Quote all lines below exactly. Images stay out.
======== Recorded information
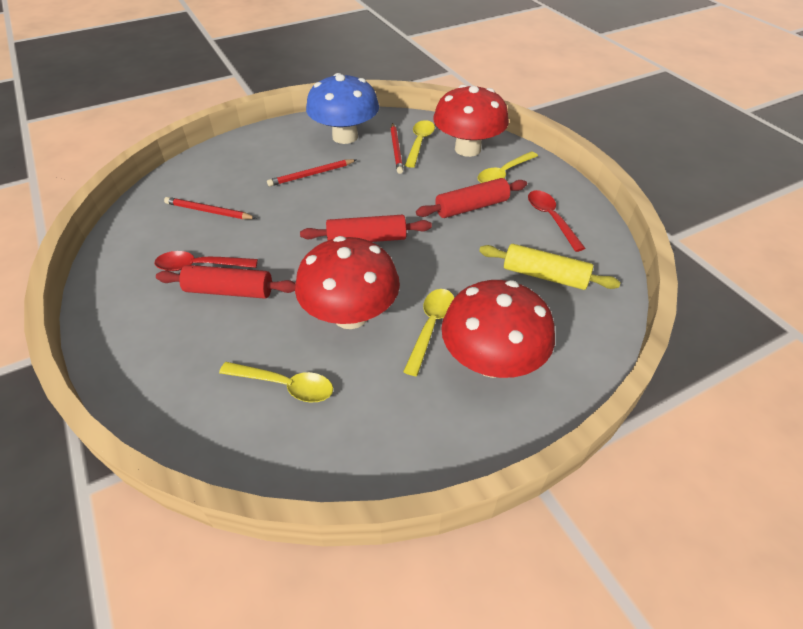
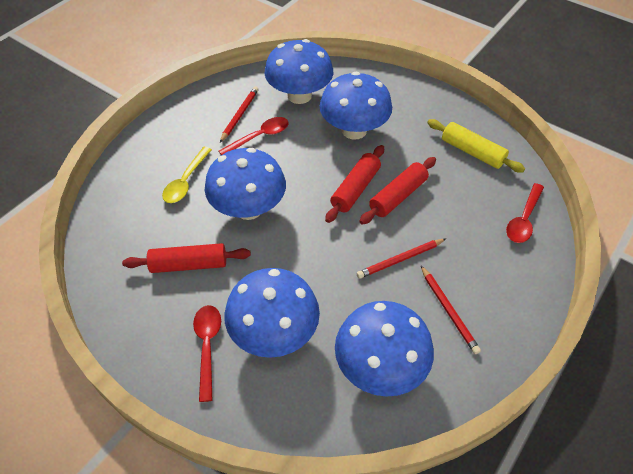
blue mushroom: 1 -> 5
red mushroom: 3 -> 0
red spoon: 2 -> 3
yellow spoon: 4 -> 1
================
**Your solution**:
blue mushroom: 1 -> 5
red mushroom: 3 -> 0
red spoon: 2 -> 3
yellow spoon: 4 -> 1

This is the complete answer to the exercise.